Recorded data:
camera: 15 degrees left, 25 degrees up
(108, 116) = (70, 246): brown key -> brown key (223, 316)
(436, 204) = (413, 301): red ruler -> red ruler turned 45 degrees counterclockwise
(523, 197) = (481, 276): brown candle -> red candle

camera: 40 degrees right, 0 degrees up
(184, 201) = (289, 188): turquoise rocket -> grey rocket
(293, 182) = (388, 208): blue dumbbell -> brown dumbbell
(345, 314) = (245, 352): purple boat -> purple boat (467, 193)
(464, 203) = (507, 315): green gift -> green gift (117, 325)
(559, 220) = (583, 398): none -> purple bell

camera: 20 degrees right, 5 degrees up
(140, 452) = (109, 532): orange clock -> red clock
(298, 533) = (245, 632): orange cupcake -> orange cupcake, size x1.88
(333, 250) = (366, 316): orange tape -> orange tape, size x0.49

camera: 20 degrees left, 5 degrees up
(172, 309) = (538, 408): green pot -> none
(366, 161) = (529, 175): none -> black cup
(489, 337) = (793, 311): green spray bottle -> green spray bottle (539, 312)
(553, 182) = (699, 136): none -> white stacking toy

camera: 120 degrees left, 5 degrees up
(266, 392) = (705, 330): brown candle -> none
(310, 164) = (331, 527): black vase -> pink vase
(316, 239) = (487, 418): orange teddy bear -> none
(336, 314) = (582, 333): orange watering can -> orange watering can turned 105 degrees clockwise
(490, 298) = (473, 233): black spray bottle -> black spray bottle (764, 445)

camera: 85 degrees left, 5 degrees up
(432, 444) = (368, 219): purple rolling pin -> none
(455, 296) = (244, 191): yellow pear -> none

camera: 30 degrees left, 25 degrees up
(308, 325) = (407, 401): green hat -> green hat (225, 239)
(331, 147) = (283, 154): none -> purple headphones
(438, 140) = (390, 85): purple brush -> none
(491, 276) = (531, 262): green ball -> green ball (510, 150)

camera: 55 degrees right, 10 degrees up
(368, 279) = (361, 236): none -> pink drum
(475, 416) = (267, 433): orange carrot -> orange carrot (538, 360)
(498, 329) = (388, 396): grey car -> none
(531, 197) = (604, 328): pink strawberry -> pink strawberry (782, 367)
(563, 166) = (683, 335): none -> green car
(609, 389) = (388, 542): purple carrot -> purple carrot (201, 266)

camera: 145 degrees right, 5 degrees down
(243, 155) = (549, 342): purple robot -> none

## The task
All entries are to be output exactly as they stand.

## Your solution
camera: 15 degrees left, 25 degrees up
(108, 116) = (70, 246): brown key -> brown key (223, 316)
(436, 204) = (413, 301): red ruler -> red ruler turned 45 degrees counterclockwise
(523, 197) = (481, 276): brown candle -> red candle

camera: 40 degrees right, 0 degrees up
(184, 201) = (289, 188): turquoise rocket -> grey rocket
(293, 182) = (388, 208): blue dumbbell -> brown dumbbell
(345, 314) = (245, 352): purple boat -> purple boat (467, 193)
(464, 203) = (507, 315): green gift -> green gift (117, 325)
(559, 220) = (583, 398): none -> purple bell

camera: 20 degrees right, 5 degrees up
(140, 452) = (109, 532): orange clock -> red clock
(298, 533) = (245, 632): orange cupcake -> orange cupcake, size x1.88
(333, 250) = (366, 316): orange tape -> orange tape, size x0.49

camera: 20 degrees left, 5 degrees up
(172, 309) = (538, 408): green pot -> none
(366, 161) = (529, 175): none -> black cup
(489, 337) = (793, 311): green spray bottle -> green spray bottle (539, 312)
(553, 182) = (699, 136): none -> white stacking toy

camera: 120 degrees left, 5 degrees up
(266, 392) = (705, 330): brown candle -> none
(310, 164) = (331, 527): black vase -> pink vase
(316, 239) = (487, 418): orange teddy bear -> none
(336, 314) = (582, 333): orange watering can -> orange watering can turned 105 degrees clockwise
(490, 298) = (473, 233): black spray bottle -> black spray bottle (764, 445)

camera: 85 degrees left, 5 degrees up
(432, 444) = (368, 219): purple rolling pin -> none
(455, 296) = (244, 191): yellow pear -> none

camera: 30 degrees left, 25 degrees up
(308, 325) = (407, 401): green hat -> green hat (225, 239)
(331, 147) = (283, 154): none -> purple headphones
(438, 140) = (390, 85): purple brush -> none
(491, 276) = (531, 262): green ball -> green ball (510, 150)

camera: 55 degrees right, 10 degrees up
(368, 279) = (361, 236): none -> pink drum
(475, 416) = (267, 433): orange carrot -> orange carrot (538, 360)
(498, 329) = (388, 396): grey car -> none
(531, 197) = (604, 328): pink strawberry -> pink strawberry (782, 367)
(563, 166) = (683, 335): none -> green car
(609, 389) = (388, 542): purple carrot -> purple carrot (201, 266)

camera: 145 degrees right, 5 degrees down
(243, 155) = (549, 342): purple robot -> none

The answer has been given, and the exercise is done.